» Work required
Show all lines containing "cutting" from the data below.

» Given records

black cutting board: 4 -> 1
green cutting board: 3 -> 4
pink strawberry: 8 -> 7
* * *
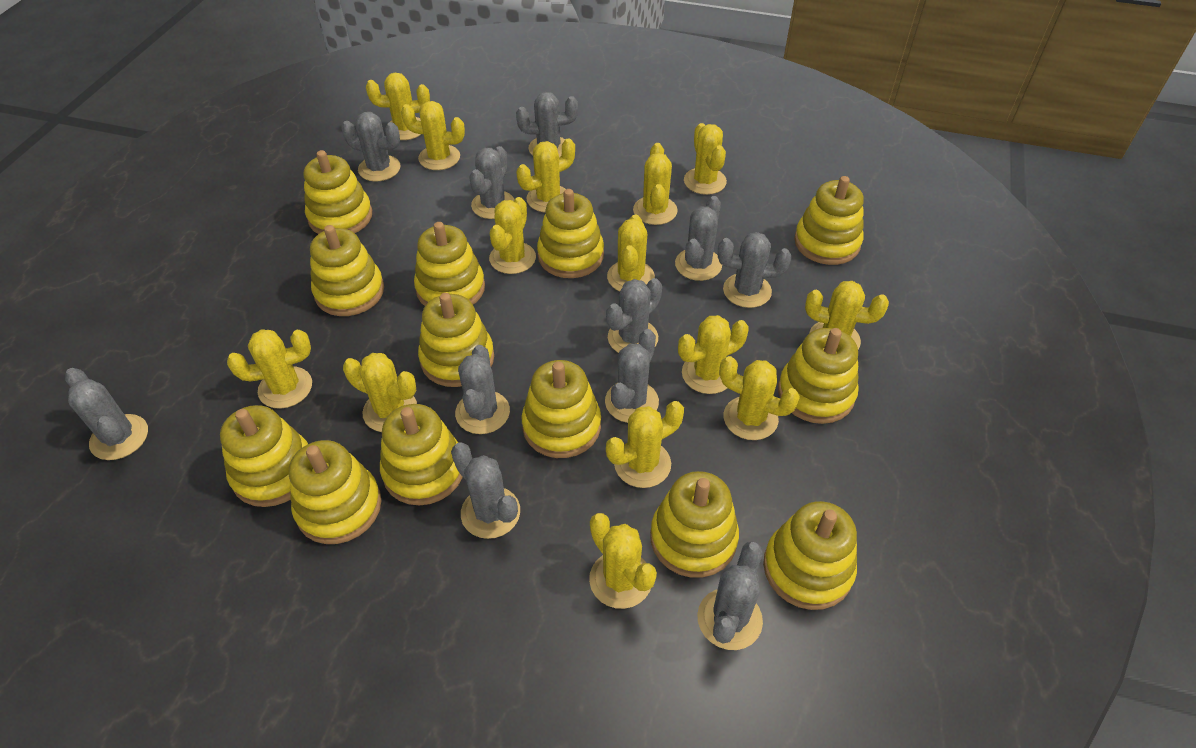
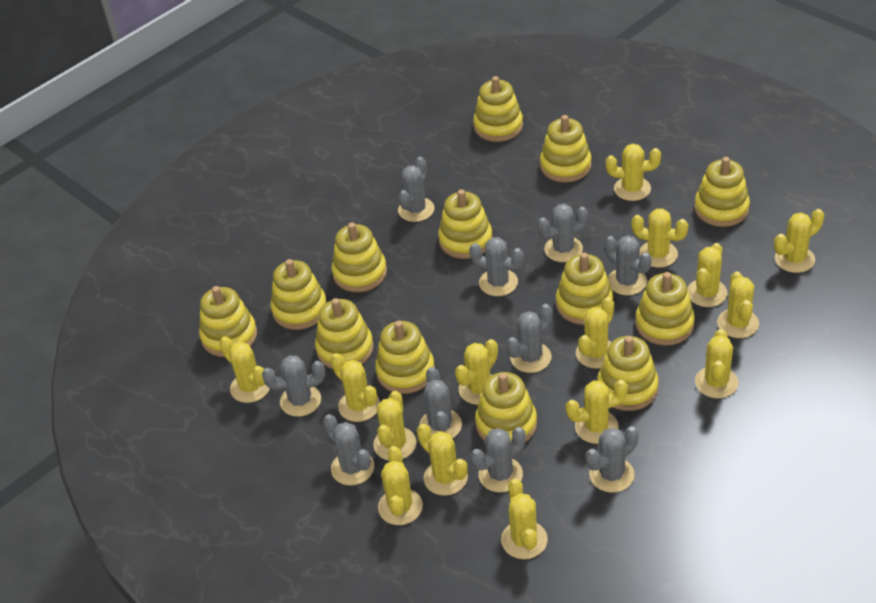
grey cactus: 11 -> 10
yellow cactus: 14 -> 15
--
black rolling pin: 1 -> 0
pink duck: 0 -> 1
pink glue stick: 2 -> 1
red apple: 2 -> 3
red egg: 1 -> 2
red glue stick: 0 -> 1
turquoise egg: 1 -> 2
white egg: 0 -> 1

» Exercise answer
black cutting board: 4 -> 1
green cutting board: 3 -> 4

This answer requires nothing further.